Records provided below:
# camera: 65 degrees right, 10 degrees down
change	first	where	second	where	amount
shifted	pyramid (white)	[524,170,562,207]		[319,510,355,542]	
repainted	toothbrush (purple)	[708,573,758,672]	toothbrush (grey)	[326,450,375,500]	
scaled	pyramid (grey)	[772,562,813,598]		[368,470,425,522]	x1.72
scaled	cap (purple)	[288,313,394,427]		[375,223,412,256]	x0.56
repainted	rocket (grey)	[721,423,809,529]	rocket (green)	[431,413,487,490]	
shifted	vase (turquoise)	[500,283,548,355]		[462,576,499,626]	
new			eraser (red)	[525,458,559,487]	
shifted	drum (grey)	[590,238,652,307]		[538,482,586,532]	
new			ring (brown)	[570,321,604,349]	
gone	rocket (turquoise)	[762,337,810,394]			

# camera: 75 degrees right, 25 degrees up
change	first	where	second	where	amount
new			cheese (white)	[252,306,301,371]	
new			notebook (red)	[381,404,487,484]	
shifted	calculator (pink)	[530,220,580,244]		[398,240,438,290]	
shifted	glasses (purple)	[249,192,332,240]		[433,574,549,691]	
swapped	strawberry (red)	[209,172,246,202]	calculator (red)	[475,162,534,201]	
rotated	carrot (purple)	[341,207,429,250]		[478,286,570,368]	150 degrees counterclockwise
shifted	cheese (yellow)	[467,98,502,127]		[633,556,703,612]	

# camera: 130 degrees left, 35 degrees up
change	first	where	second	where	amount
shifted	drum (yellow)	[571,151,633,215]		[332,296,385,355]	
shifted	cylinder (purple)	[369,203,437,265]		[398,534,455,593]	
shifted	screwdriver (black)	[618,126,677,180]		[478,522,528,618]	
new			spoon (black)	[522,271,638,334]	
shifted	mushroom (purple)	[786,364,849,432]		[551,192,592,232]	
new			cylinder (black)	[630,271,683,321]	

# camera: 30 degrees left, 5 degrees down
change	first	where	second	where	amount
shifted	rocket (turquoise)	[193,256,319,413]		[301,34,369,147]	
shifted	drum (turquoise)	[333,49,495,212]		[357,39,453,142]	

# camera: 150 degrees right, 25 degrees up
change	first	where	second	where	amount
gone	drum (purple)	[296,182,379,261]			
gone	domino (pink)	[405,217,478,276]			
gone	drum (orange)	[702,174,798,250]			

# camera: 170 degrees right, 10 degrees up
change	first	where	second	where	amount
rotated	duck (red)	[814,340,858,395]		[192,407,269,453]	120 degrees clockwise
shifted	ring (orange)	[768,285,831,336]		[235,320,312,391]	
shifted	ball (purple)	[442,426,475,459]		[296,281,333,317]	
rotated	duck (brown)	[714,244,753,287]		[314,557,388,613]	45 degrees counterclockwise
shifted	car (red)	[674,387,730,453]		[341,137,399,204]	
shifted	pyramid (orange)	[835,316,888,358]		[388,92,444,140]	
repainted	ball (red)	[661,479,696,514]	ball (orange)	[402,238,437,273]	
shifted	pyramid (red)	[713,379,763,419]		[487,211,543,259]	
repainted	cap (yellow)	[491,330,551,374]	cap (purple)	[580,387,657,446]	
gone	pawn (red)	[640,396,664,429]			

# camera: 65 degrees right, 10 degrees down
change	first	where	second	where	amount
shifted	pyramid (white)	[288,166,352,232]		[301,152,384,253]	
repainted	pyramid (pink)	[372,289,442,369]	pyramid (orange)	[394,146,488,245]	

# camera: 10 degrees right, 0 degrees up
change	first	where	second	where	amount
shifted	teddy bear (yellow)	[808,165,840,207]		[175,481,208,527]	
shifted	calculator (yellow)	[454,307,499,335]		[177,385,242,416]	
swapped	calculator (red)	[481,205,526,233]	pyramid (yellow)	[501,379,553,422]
End of Records provided.
* [What is needed]: Wherever the word "grey" appears in a line of the records, count that line. Say how many there are, with no other words.

* [Task output]: 4